Would you output the entries below only from the line containing "Q2: NPN (B NET26, C" through the line containing "C4: 2.2uF (GND, N006)", exactly as they stand and with both ends included?

Change detection outputs:
=== Section Start ===

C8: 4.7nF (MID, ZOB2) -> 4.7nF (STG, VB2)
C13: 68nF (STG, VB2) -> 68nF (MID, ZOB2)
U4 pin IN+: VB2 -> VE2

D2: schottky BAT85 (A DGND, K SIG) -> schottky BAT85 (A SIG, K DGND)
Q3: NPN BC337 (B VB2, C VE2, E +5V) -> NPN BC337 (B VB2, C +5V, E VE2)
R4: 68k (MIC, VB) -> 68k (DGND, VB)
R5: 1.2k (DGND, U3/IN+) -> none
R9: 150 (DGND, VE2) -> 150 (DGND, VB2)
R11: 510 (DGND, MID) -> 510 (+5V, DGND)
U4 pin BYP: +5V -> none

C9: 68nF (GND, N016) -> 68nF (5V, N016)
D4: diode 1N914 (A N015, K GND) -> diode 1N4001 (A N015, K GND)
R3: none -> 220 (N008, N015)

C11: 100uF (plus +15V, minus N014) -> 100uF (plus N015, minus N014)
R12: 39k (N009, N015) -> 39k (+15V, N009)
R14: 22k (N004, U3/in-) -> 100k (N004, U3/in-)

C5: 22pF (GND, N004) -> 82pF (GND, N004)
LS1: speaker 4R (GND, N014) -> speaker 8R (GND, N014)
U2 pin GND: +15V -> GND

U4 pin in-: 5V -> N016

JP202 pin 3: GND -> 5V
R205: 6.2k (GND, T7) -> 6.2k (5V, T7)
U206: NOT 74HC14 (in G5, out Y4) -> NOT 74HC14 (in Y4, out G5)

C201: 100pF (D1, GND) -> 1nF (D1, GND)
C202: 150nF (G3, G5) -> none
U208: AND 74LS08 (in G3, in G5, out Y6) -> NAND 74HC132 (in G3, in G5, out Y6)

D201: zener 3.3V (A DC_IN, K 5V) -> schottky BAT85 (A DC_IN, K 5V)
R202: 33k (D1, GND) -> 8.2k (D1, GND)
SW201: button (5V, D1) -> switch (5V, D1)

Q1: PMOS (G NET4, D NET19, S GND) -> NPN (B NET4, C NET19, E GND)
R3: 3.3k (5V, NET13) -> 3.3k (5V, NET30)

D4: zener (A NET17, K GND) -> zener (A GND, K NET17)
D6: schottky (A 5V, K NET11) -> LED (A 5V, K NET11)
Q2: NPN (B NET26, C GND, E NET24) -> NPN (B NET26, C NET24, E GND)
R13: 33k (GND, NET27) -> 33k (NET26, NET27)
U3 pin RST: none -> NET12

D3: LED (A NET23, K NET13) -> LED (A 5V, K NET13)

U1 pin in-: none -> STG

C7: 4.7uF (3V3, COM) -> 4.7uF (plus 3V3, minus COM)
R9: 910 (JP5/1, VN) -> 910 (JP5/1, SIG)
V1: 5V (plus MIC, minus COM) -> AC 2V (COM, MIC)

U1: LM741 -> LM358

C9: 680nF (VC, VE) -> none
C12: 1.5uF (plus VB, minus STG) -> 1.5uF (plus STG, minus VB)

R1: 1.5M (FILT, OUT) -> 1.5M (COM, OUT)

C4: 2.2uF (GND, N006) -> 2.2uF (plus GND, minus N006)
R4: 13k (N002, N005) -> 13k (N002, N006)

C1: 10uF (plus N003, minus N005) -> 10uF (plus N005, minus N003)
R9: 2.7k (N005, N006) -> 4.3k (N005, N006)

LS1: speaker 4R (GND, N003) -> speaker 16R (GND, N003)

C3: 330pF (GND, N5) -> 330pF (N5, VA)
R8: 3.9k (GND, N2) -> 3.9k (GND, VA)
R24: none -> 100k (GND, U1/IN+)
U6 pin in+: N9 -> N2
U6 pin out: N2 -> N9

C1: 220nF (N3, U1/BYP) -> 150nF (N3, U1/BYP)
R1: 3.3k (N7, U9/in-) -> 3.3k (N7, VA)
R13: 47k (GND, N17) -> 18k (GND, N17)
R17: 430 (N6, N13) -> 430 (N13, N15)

=== Section End ===

**Finished exercise:**
Q2: NPN (B NET26, C GND, E NET24) -> NPN (B NET26, C NET24, E GND)
R13: 33k (GND, NET27) -> 33k (NET26, NET27)
U3 pin RST: none -> NET12

D3: LED (A NET23, K NET13) -> LED (A 5V, K NET13)

U1 pin in-: none -> STG

C7: 4.7uF (3V3, COM) -> 4.7uF (plus 3V3, minus COM)
R9: 910 (JP5/1, VN) -> 910 (JP5/1, SIG)
V1: 5V (plus MIC, minus COM) -> AC 2V (COM, MIC)

U1: LM741 -> LM358

C9: 680nF (VC, VE) -> none
C12: 1.5uF (plus VB, minus STG) -> 1.5uF (plus STG, minus VB)

R1: 1.5M (FILT, OUT) -> 1.5M (COM, OUT)

C4: 2.2uF (GND, N006) -> 2.2uF (plus GND, minus N006)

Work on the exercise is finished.